> _DIRECTIONS_
Return every text line in the rows below as a JSON list of strings, one string per line, with blank lines dropped. Leave the pictures out of the list.

> _INFORMATION GIVEN_
----
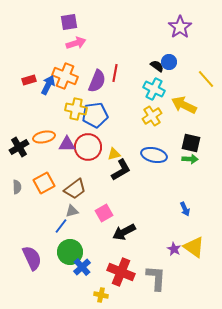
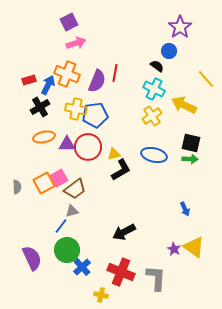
purple square at (69, 22): rotated 18 degrees counterclockwise
blue circle at (169, 62): moved 11 px up
orange cross at (65, 76): moved 2 px right, 2 px up
black cross at (19, 147): moved 21 px right, 40 px up
pink square at (104, 213): moved 45 px left, 35 px up
green circle at (70, 252): moved 3 px left, 2 px up
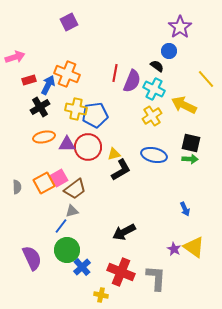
pink arrow at (76, 43): moved 61 px left, 14 px down
purple semicircle at (97, 81): moved 35 px right
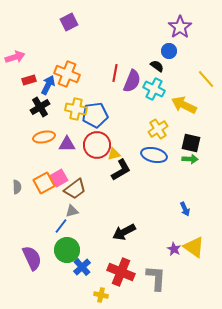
yellow cross at (152, 116): moved 6 px right, 13 px down
red circle at (88, 147): moved 9 px right, 2 px up
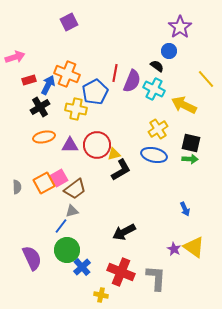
blue pentagon at (95, 115): moved 23 px up; rotated 20 degrees counterclockwise
purple triangle at (67, 144): moved 3 px right, 1 px down
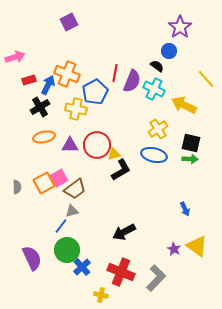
----
> _WRITTEN RESPONSE_
[
  "purple square at (69, 22): rotated 18 degrees counterclockwise",
  "blue circle at (169, 62): moved 11 px up",
  "orange cross at (65, 76): moved 2 px right, 2 px up",
  "black cross at (19, 147): moved 21 px right, 40 px up",
  "pink square at (104, 213): moved 45 px left, 35 px up",
  "green circle at (70, 252): moved 3 px left, 2 px up",
  "pink arrow at (76, 43): moved 61 px left, 14 px down",
  "purple semicircle at (97, 81): moved 35 px right",
  "yellow cross at (152, 116): moved 6 px right, 13 px down",
  "red circle at (88, 147): moved 9 px right, 2 px up",
  "blue pentagon at (95, 115): moved 23 px up; rotated 20 degrees counterclockwise",
  "purple triangle at (67, 144): moved 3 px right, 1 px down"
]